◆ Data extract:
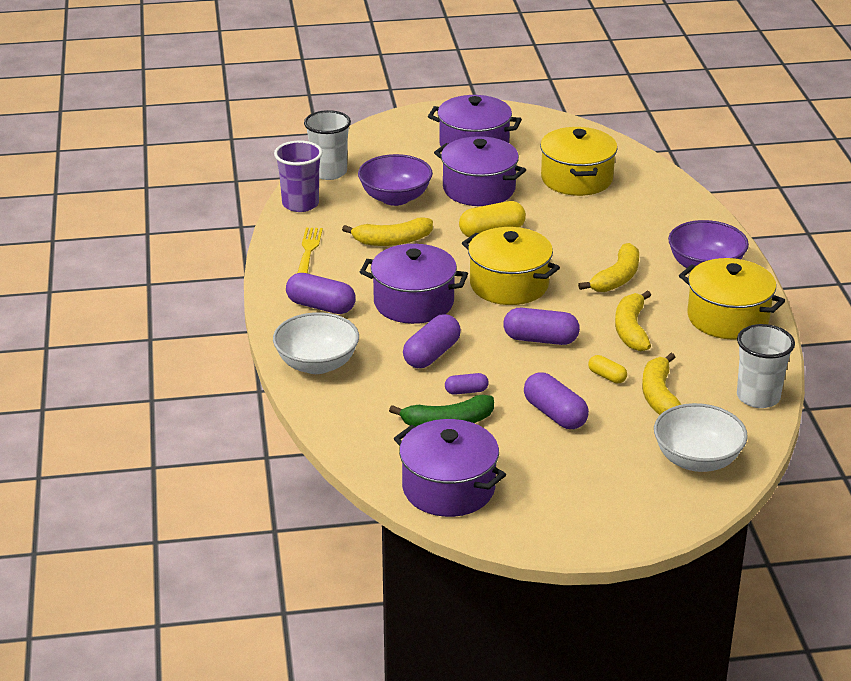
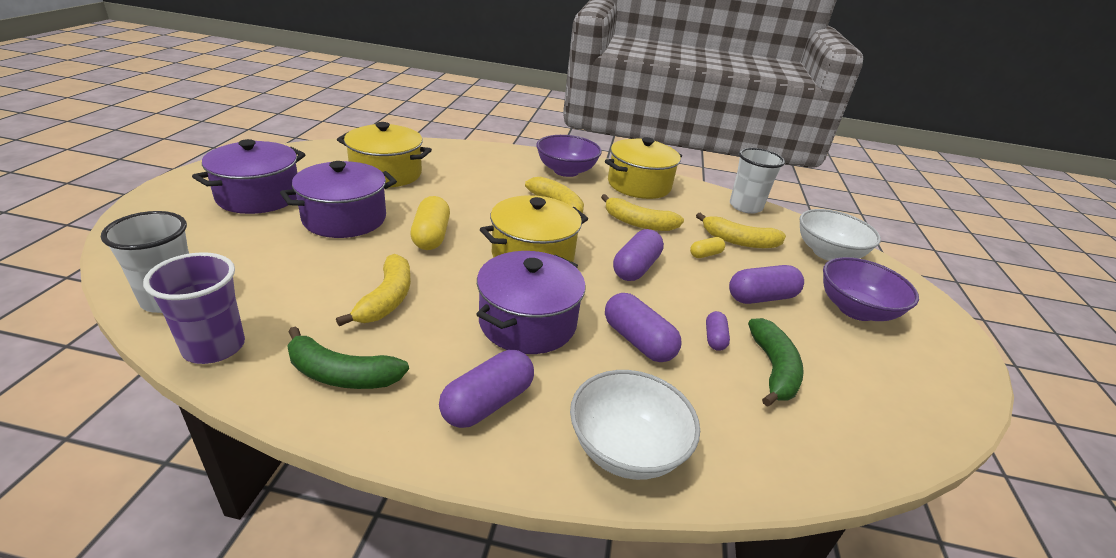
camera: 75 degrees left, 0 degrees up
(308, 251) = (341, 374): yellow fork -> green banana
(395, 198) = (297, 270): purple bowl -> purple bowl (855, 310)
(448, 488) = (897, 406): purple pot -> none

◆ Activity:
Only the pictures may be dropped when you copy the data above; everything else stays exact.

◆ Answer to the problem:
camera: 75 degrees left, 0 degrees up
(308, 251) = (341, 374): yellow fork -> green banana
(395, 198) = (297, 270): purple bowl -> purple bowl (855, 310)
(448, 488) = (897, 406): purple pot -> none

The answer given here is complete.